Your output should be one number, which is how many lines in the material contain "OPTO".

Given entries
————————

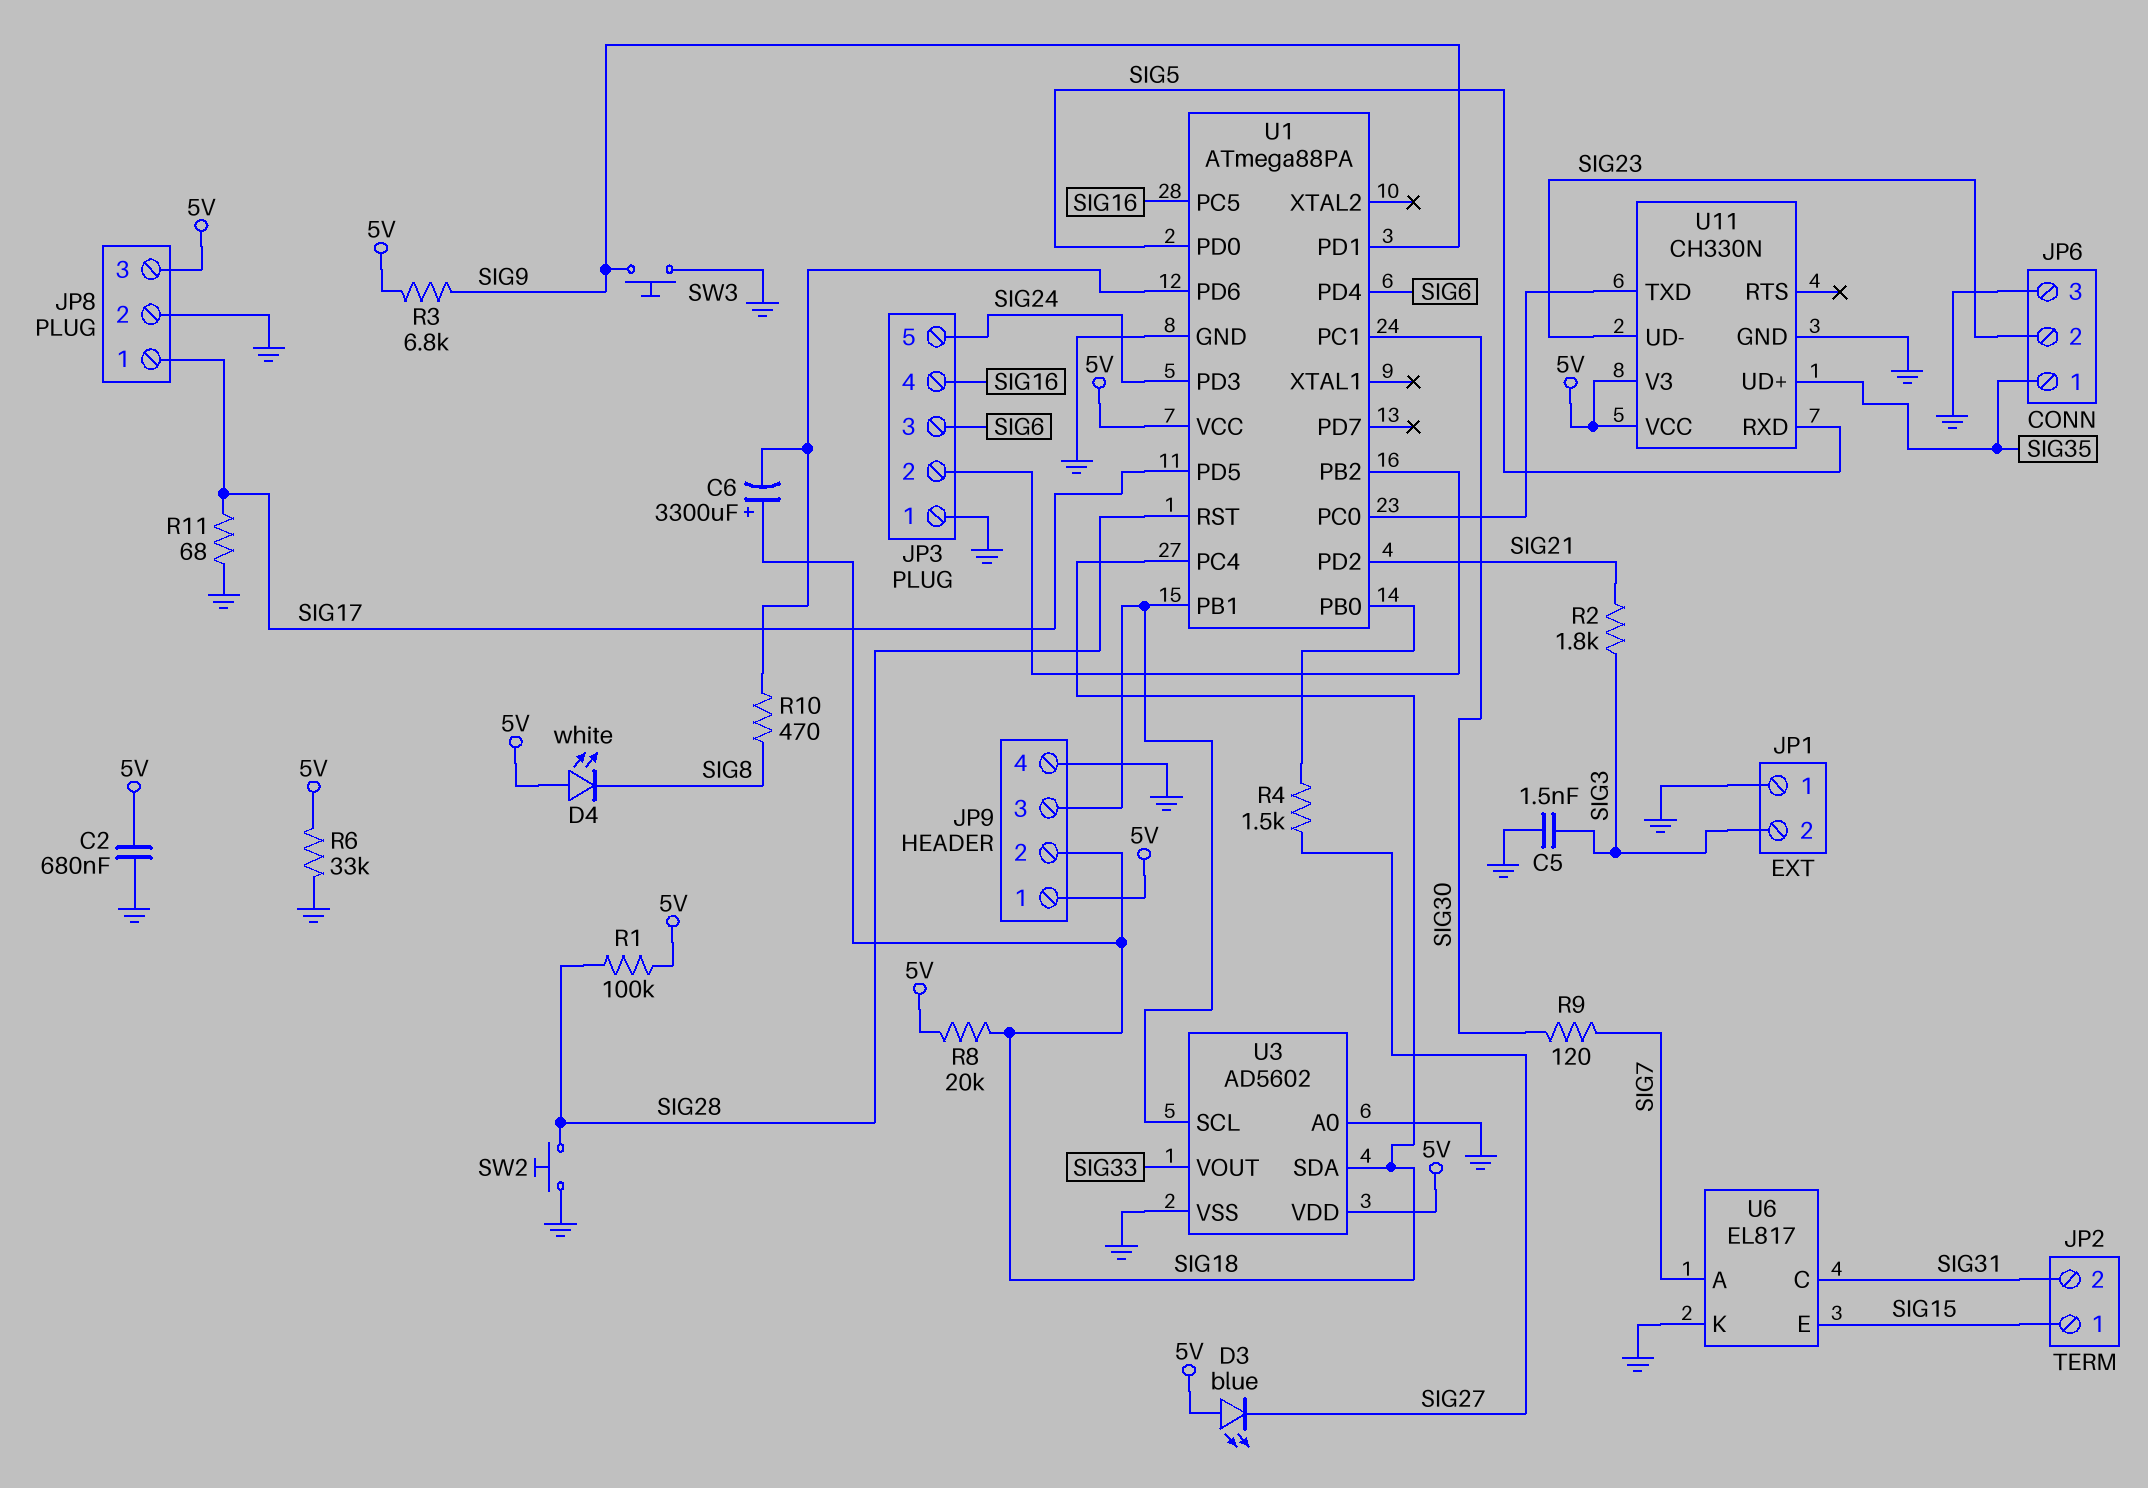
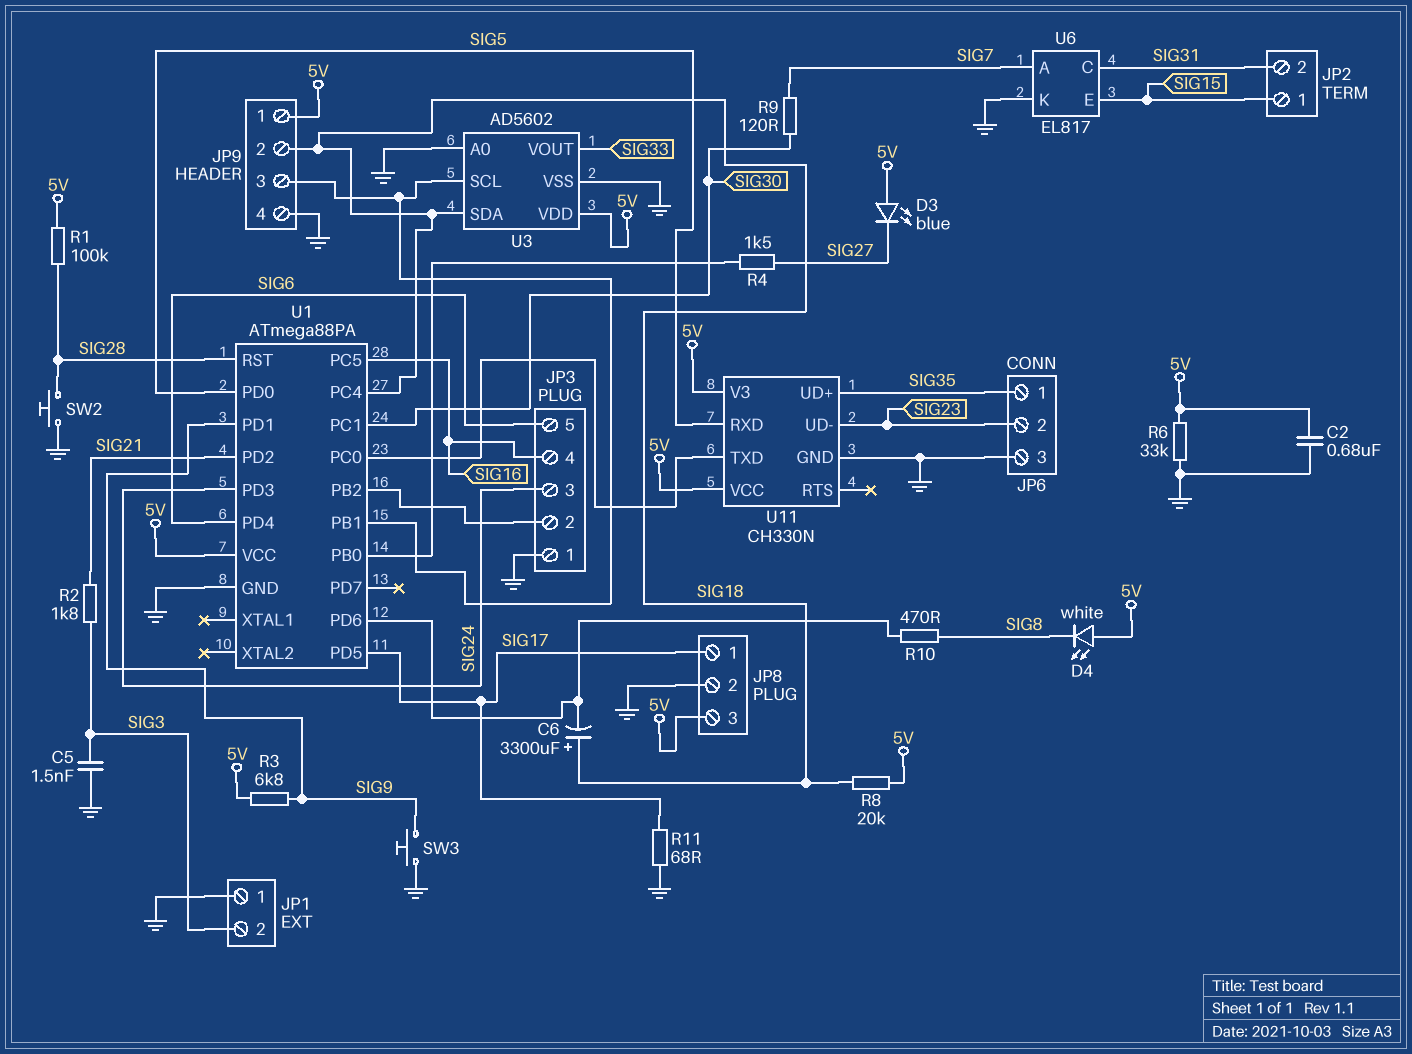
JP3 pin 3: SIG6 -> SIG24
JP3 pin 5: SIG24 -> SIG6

————————

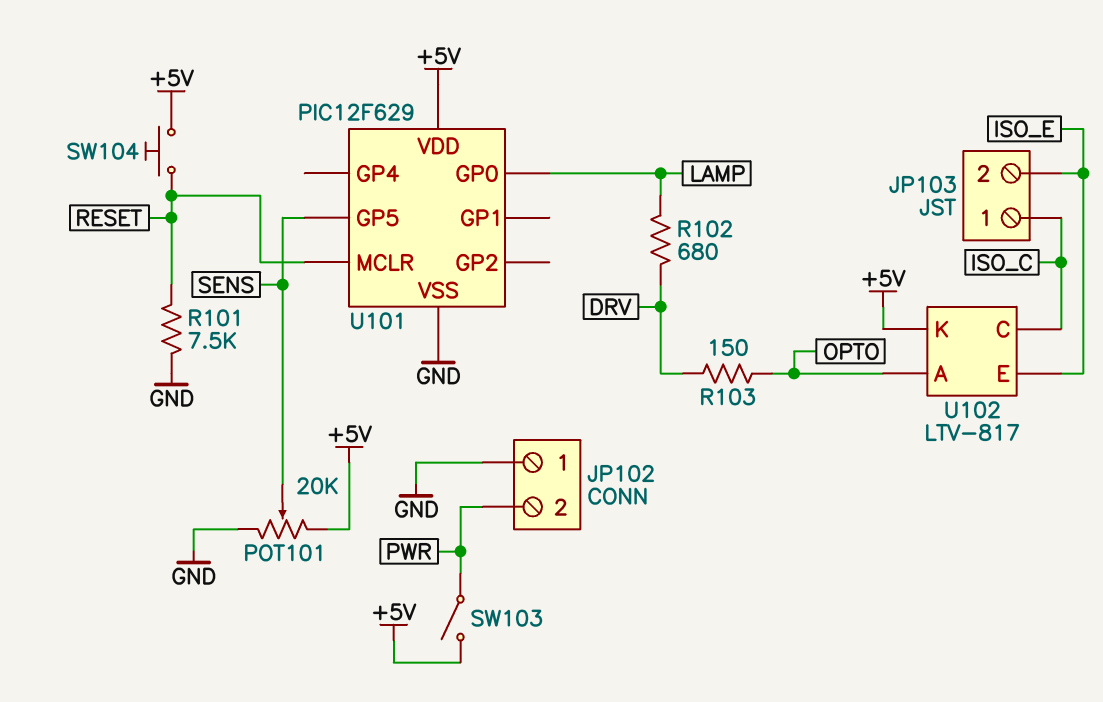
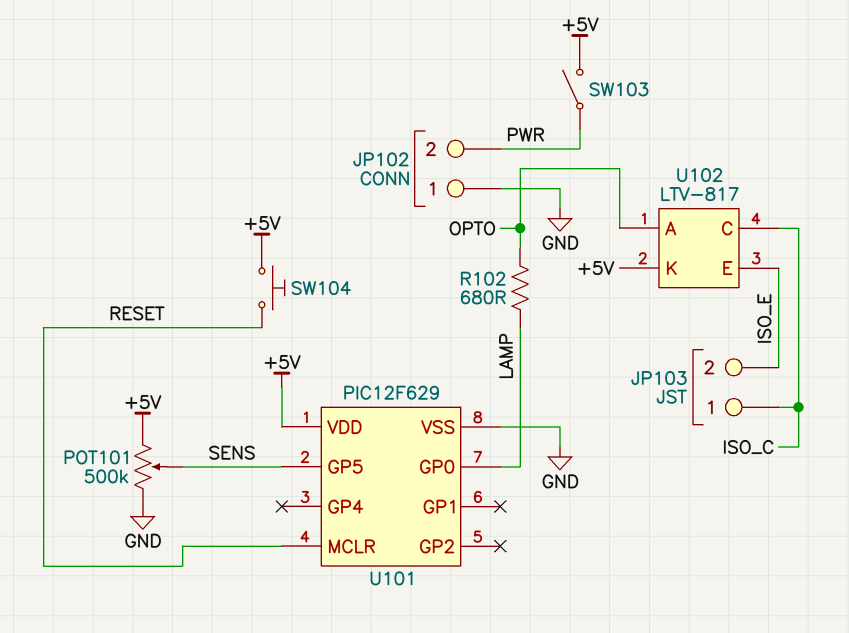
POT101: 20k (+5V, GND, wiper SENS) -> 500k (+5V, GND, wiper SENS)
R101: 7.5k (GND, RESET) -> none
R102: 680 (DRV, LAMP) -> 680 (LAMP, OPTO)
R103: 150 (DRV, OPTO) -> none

————————

Task solution
2